Task:
Nothing should be left out when you copy the entries below.
━━━━━━━━━━━━━━━━━━━━━━━━━━━━━━
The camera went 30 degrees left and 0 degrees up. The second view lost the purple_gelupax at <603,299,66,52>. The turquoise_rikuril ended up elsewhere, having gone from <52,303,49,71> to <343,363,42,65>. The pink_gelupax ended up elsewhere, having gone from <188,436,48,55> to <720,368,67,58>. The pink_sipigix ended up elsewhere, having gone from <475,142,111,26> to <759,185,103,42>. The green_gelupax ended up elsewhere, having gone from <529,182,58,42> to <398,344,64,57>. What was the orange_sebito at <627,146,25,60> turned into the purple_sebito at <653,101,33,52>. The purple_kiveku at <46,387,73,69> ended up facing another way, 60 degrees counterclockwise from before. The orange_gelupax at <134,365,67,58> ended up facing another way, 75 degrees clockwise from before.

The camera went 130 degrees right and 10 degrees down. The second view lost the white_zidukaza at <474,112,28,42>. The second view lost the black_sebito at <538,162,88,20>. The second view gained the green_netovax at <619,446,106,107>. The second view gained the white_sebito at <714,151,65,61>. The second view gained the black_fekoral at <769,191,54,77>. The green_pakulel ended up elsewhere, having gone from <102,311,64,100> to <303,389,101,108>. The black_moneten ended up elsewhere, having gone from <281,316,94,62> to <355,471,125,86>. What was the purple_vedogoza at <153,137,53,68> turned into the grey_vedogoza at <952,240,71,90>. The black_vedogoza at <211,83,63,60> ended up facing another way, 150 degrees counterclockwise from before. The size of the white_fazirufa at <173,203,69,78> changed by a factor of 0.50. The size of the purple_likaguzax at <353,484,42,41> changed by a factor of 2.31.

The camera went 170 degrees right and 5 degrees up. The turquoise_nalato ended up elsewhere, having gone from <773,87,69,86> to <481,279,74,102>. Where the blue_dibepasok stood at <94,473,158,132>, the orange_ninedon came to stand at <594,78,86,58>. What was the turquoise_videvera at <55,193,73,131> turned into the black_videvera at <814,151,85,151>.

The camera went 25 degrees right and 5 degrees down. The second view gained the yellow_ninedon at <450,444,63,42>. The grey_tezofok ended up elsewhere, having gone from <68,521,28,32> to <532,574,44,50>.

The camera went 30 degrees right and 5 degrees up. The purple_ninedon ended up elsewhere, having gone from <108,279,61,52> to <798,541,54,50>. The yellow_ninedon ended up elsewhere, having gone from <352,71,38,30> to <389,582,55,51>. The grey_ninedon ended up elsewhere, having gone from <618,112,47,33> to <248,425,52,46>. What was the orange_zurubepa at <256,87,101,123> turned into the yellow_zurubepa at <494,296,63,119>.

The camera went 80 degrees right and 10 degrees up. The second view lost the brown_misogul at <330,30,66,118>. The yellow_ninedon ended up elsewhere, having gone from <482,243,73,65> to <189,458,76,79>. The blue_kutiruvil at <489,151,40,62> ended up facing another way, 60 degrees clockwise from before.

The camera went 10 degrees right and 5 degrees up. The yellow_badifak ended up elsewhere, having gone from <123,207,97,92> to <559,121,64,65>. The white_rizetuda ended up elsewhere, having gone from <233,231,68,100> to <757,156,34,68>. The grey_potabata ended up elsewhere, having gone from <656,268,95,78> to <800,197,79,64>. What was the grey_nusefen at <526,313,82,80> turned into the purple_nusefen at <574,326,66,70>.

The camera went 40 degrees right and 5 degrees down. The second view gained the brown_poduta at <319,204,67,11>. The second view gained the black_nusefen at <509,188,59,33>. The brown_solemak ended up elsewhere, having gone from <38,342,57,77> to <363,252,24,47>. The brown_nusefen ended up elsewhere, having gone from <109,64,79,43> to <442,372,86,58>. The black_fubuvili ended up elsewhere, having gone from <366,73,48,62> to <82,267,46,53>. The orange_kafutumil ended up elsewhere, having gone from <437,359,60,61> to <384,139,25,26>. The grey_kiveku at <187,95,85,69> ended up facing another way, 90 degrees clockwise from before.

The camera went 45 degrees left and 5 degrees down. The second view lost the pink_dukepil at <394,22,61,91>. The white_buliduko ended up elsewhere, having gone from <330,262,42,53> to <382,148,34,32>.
━━━━━━━━━━━━━━━━━━━━━━━━━━━━━━
Task solution:
The camera went 30 degrees left and 0 degrees up. The second view lost the purple_gelupax at <603,299,66,52>. The turquoise_rikuril ended up elsewhere, having gone from <52,303,49,71> to <343,363,42,65>. The pink_gelupax ended up elsewhere, having gone from <188,436,48,55> to <720,368,67,58>. The pink_sipigix ended up elsewhere, having gone from <475,142,111,26> to <759,185,103,42>. The green_gelupax ended up elsewhere, having gone from <529,182,58,42> to <398,344,64,57>. What was the orange_sebito at <627,146,25,60> turned into the purple_sebito at <653,101,33,52>. The purple_kiveku at <46,387,73,69> ended up facing another way, 60 degrees counterclockwise from before. The orange_gelupax at <134,365,67,58> ended up facing another way, 75 degrees clockwise from before.

The camera went 130 degrees right and 10 degrees down. The second view lost the white_zidukaza at <474,112,28,42>. The second view lost the black_sebito at <538,162,88,20>. The second view gained the green_netovax at <619,446,106,107>. The second view gained the white_sebito at <714,151,65,61>. The second view gained the black_fekoral at <769,191,54,77>. The green_pakulel ended up elsewhere, having gone from <102,311,64,100> to <303,389,101,108>. The black_moneten ended up elsewhere, having gone from <281,316,94,62> to <355,471,125,86>. What was the purple_vedogoza at <153,137,53,68> turned into the grey_vedogoza at <952,240,71,90>. The black_vedogoza at <211,83,63,60> ended up facing another way, 150 degrees counterclockwise from before. The size of the white_fazirufa at <173,203,69,78> changed by a factor of 0.50. The size of the purple_likaguzax at <353,484,42,41> changed by a factor of 2.31.

The camera went 170 degrees right and 5 degrees up. The turquoise_nalato ended up elsewhere, having gone from <773,87,69,86> to <481,279,74,102>. Where the blue_dibepasok stood at <94,473,158,132>, the orange_ninedon came to stand at <594,78,86,58>. What was the turquoise_videvera at <55,193,73,131> turned into the black_videvera at <814,151,85,151>.

The camera went 25 degrees right and 5 degrees down. The second view gained the yellow_ninedon at <450,444,63,42>. The grey_tezofok ended up elsewhere, having gone from <68,521,28,32> to <532,574,44,50>.

The camera went 30 degrees right and 5 degrees up. The purple_ninedon ended up elsewhere, having gone from <108,279,61,52> to <798,541,54,50>. The yellow_ninedon ended up elsewhere, having gone from <352,71,38,30> to <389,582,55,51>. The grey_ninedon ended up elsewhere, having gone from <618,112,47,33> to <248,425,52,46>. What was the orange_zurubepa at <256,87,101,123> turned into the yellow_zurubepa at <494,296,63,119>.

The camera went 80 degrees right and 10 degrees up. The second view lost the brown_misogul at <330,30,66,118>. The yellow_ninedon ended up elsewhere, having gone from <482,243,73,65> to <189,458,76,79>. The blue_kutiruvil at <489,151,40,62> ended up facing another way, 60 degrees clockwise from before.

The camera went 10 degrees right and 5 degrees up. The yellow_badifak ended up elsewhere, having gone from <123,207,97,92> to <559,121,64,65>. The white_rizetuda ended up elsewhere, having gone from <233,231,68,100> to <757,156,34,68>. The grey_potabata ended up elsewhere, having gone from <656,268,95,78> to <800,197,79,64>. What was the grey_nusefen at <526,313,82,80> turned into the purple_nusefen at <574,326,66,70>.

The camera went 40 degrees right and 5 degrees down. The second view gained the brown_poduta at <319,204,67,11>. The second view gained the black_nusefen at <509,188,59,33>. The brown_solemak ended up elsewhere, having gone from <38,342,57,77> to <363,252,24,47>. The brown_nusefen ended up elsewhere, having gone from <109,64,79,43> to <442,372,86,58>. The black_fubuvili ended up elsewhere, having gone from <366,73,48,62> to <82,267,46,53>. The orange_kafutumil ended up elsewhere, having gone from <437,359,60,61> to <384,139,25,26>. The grey_kiveku at <187,95,85,69> ended up facing another way, 90 degrees clockwise from before.

The camera went 45 degrees left and 5 degrees down. The second view lost the pink_dukepil at <394,22,61,91>. The white_buliduko ended up elsewhere, having gone from <330,262,42,53> to <382,148,34,32>.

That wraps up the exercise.